EXERCISE DIRECTIONS: Set down every entry exactly as given. Pictures are to be left out.

Records contained in a dataset:
Content starts

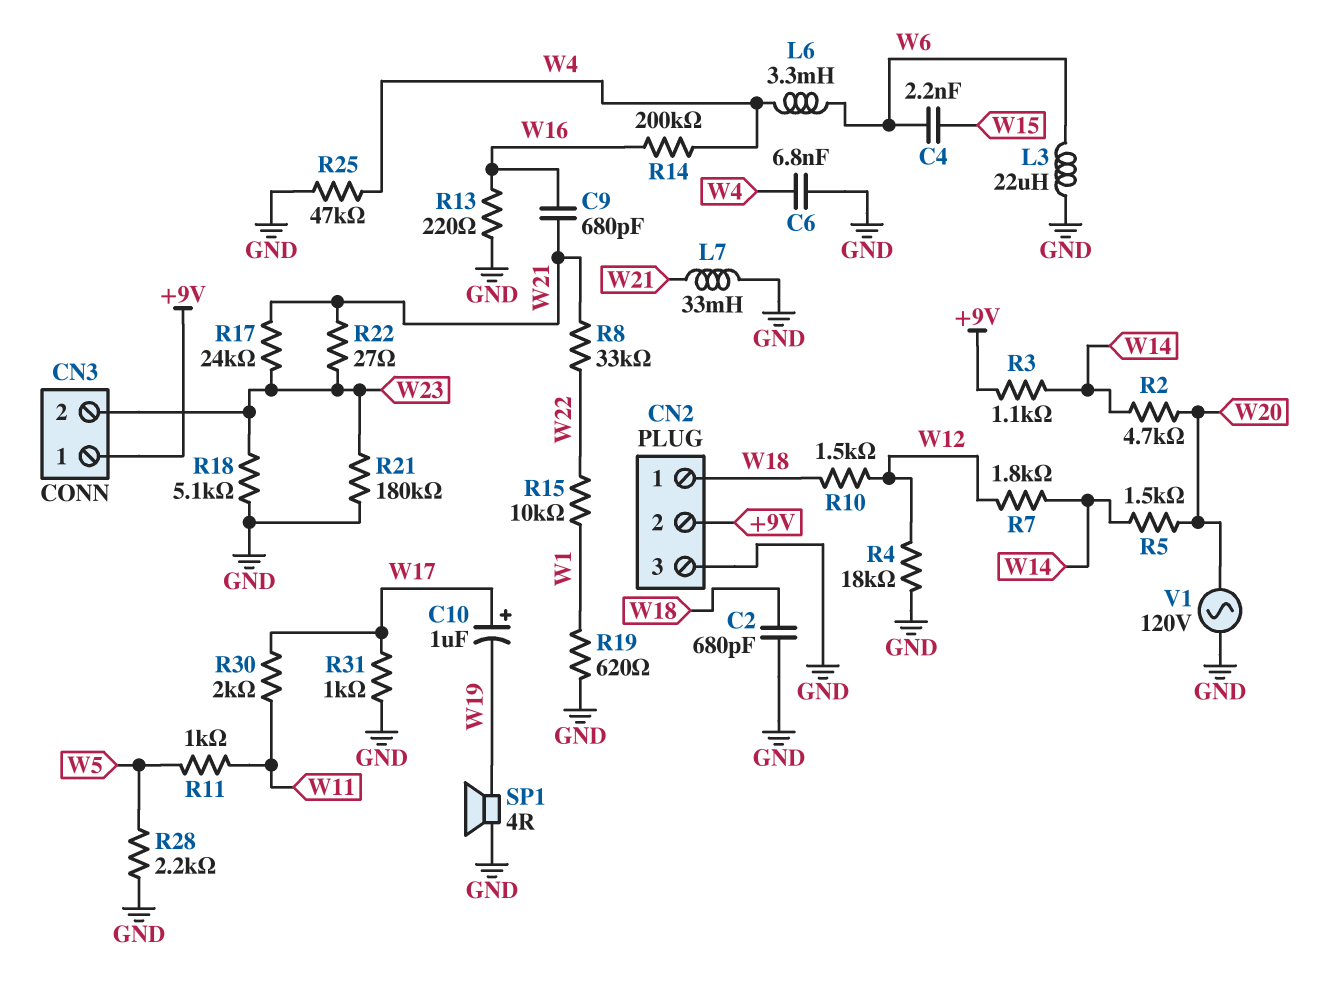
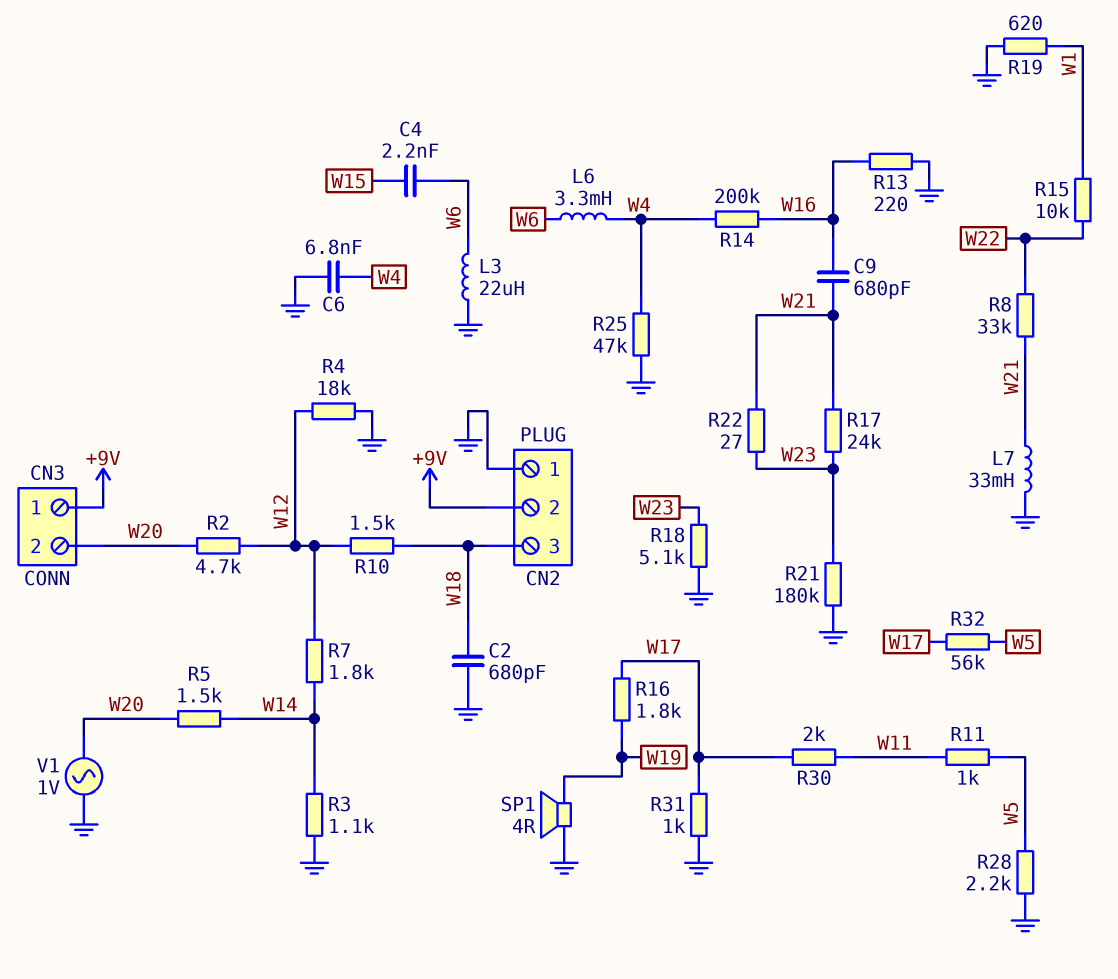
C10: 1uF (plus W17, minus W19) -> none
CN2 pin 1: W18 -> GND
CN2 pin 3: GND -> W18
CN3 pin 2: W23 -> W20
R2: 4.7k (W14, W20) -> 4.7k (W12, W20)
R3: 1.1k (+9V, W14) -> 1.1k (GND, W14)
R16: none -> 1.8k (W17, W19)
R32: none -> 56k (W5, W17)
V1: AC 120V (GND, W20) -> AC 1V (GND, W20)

Content ends

RESPONSE TO THE EXERCISE:
C10: 1uF (plus W17, minus W19) -> none
CN2 pin 1: W18 -> GND
CN2 pin 3: GND -> W18
CN3 pin 2: W23 -> W20
R2: 4.7k (W14, W20) -> 4.7k (W12, W20)
R3: 1.1k (+9V, W14) -> 1.1k (GND, W14)
R16: none -> 1.8k (W17, W19)
R32: none -> 56k (W5, W17)
V1: AC 120V (GND, W20) -> AC 1V (GND, W20)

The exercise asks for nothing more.